**Work task:** Return the following data exactly, with all pictures left out.

**Data to process:**
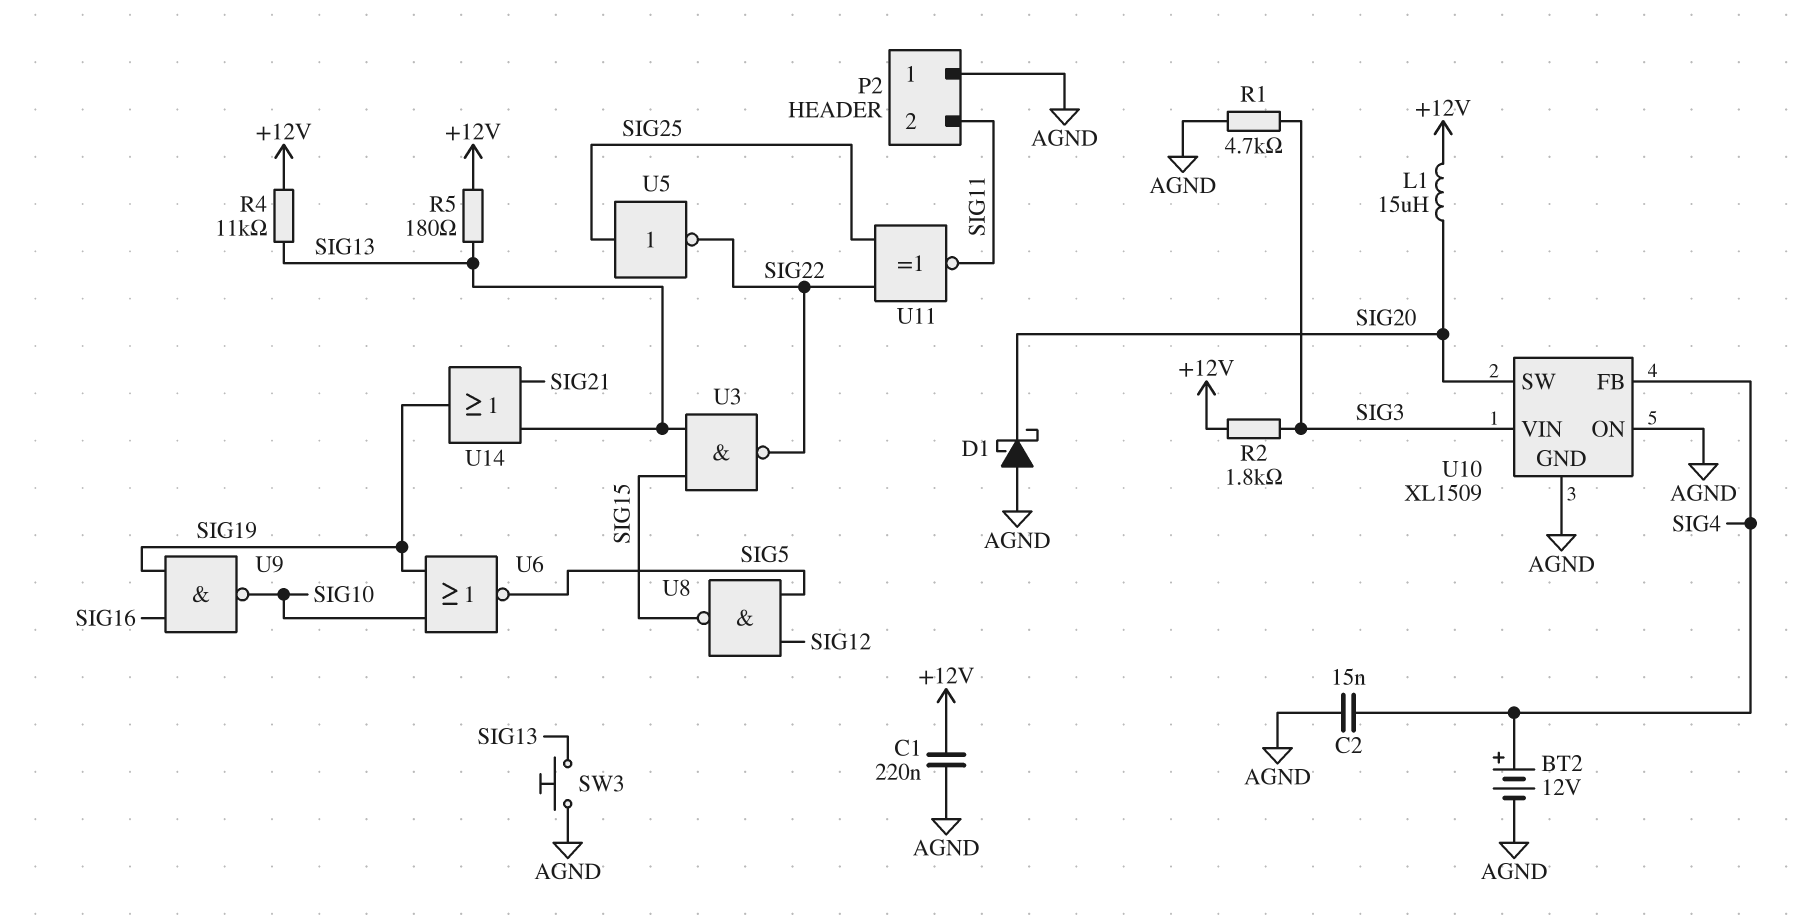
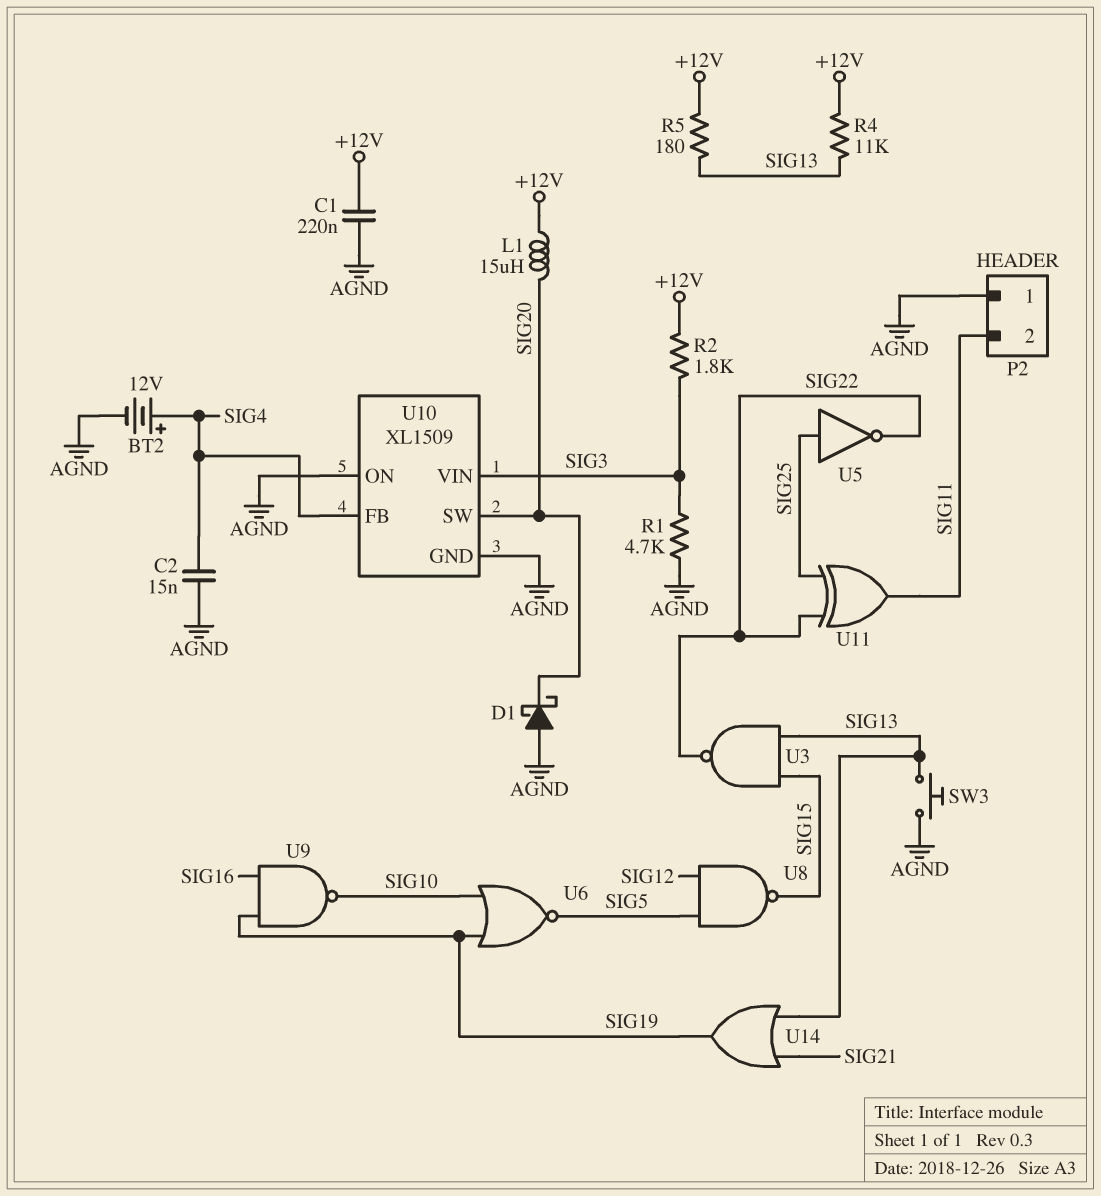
U11: XNOR (in SIG22, in SIG25, out SIG11) -> XOR (in SIG22, in SIG25, out SIG11)

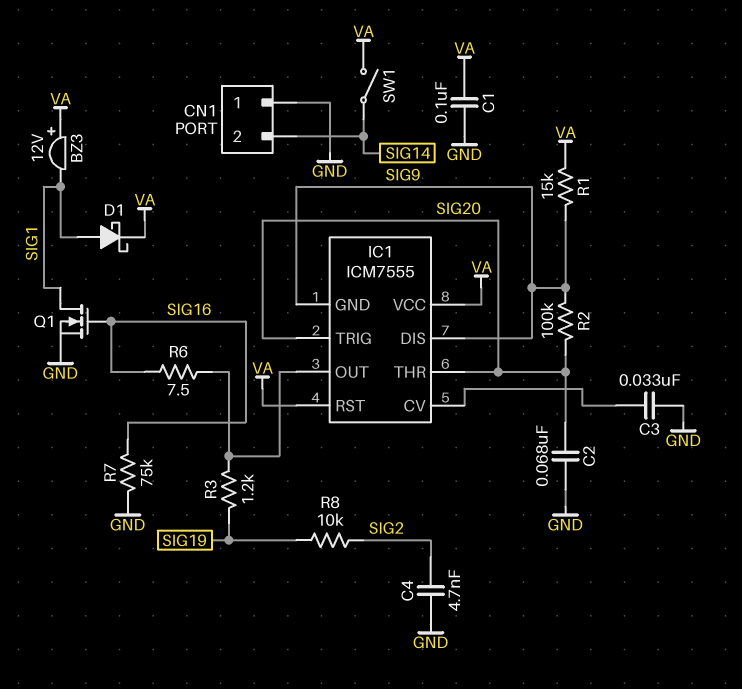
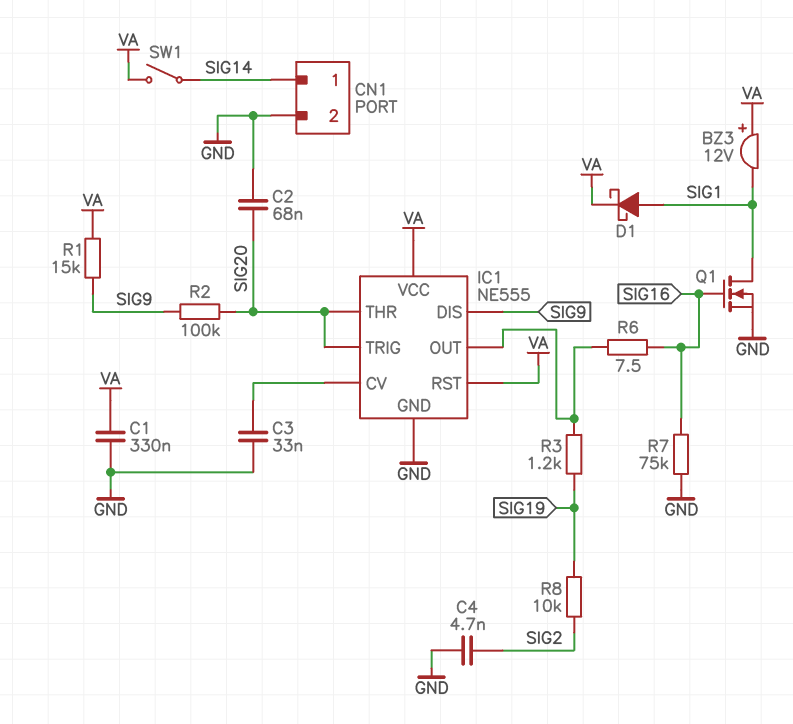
C1: 100nF (GND, VA) -> 330nF (GND, VA)
CN1 pin 1: GND -> SIG14
CN1 pin 2: SIG14 -> GND
IC1: ICM7555 -> NE555
IC1 pin GND: SIG9 -> GND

**Answer below:**
U11: XNOR (in SIG22, in SIG25, out SIG11) -> XOR (in SIG22, in SIG25, out SIG11)

C1: 100nF (GND, VA) -> 330nF (GND, VA)
CN1 pin 1: GND -> SIG14
CN1 pin 2: SIG14 -> GND
IC1: ICM7555 -> NE555
IC1 pin GND: SIG9 -> GND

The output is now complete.